WHAT YOU NEED TO DO:
Once the line containing "(484, 197) = (275, 187): brown" has been printed, stop; print every line before it exactly, starting at the top of the material below.

PROVIDED ENTRIES:
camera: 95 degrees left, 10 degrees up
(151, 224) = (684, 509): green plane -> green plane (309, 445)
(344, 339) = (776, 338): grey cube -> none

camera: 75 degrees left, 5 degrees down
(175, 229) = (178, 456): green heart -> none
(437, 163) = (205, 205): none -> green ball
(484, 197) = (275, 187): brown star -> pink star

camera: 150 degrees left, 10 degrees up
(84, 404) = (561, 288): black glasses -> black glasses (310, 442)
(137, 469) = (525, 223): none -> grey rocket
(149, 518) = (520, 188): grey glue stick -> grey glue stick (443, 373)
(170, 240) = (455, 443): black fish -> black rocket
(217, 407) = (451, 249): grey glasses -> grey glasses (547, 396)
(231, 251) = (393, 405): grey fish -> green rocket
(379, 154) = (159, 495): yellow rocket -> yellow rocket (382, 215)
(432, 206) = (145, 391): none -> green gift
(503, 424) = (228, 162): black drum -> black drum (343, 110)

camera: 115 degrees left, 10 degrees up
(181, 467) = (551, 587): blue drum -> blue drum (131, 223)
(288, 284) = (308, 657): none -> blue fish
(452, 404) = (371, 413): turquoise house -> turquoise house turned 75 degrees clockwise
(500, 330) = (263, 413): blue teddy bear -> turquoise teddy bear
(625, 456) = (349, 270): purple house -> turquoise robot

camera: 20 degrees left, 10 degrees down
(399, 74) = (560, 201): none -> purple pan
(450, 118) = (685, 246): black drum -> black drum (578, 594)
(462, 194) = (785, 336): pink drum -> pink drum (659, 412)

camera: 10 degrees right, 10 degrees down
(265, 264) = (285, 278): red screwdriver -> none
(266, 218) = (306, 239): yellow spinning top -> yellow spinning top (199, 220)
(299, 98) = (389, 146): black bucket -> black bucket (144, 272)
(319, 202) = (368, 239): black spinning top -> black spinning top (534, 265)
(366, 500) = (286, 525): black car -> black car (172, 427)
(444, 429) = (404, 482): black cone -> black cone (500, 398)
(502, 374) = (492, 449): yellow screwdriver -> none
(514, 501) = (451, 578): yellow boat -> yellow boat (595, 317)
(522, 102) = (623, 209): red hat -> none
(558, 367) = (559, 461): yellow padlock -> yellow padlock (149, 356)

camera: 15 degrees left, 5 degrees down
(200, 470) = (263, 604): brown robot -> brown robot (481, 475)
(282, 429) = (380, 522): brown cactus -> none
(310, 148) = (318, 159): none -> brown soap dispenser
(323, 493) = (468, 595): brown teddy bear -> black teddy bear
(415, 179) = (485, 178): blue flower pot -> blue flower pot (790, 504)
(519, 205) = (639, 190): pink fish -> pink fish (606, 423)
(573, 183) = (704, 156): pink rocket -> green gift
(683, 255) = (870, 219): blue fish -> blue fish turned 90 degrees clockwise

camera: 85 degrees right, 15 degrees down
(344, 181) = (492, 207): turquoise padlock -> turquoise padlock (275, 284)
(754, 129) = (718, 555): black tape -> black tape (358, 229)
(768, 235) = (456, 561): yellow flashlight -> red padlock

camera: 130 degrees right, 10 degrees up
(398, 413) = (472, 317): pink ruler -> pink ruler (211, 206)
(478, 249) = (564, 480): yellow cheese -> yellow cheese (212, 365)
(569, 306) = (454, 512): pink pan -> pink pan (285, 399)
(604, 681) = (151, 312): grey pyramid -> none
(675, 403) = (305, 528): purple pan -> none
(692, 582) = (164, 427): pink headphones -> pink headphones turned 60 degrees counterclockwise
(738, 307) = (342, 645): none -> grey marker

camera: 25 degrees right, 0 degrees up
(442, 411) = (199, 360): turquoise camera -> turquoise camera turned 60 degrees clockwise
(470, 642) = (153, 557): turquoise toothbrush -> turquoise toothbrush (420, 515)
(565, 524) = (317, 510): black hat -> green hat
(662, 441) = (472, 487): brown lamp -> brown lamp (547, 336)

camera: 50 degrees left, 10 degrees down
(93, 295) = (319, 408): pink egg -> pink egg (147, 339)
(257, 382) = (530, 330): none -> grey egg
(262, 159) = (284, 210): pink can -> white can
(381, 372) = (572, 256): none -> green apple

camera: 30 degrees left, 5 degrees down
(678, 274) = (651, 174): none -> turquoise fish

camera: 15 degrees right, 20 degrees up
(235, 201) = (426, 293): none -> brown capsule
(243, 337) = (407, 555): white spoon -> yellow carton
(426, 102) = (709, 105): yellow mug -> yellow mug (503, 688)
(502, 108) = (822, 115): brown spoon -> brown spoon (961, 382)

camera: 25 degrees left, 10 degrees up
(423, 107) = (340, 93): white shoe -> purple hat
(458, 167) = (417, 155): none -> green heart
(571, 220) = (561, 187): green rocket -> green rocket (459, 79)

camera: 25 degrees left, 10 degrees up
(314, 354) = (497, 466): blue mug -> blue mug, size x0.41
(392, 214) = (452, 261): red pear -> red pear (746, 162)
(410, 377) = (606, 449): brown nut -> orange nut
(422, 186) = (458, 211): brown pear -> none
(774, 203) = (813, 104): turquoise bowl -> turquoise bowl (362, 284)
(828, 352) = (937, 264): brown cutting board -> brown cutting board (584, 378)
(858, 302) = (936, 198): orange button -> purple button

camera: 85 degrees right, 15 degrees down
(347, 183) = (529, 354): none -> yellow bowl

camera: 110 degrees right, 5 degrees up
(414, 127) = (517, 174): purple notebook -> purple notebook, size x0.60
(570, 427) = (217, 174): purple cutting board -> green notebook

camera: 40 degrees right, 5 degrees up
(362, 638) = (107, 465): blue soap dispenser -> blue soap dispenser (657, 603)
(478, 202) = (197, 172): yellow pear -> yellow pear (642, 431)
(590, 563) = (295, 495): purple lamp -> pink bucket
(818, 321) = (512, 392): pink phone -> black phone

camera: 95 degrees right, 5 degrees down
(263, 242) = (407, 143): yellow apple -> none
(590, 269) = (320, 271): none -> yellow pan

ANSWER FOR THE TASK:
camera: 95 degrees left, 10 degrees up
(151, 224) = (684, 509): green plane -> green plane (309, 445)
(344, 339) = (776, 338): grey cube -> none

camera: 75 degrees left, 5 degrees down
(175, 229) = (178, 456): green heart -> none
(437, 163) = (205, 205): none -> green ball
(484, 197) = (275, 187): brown star -> pink star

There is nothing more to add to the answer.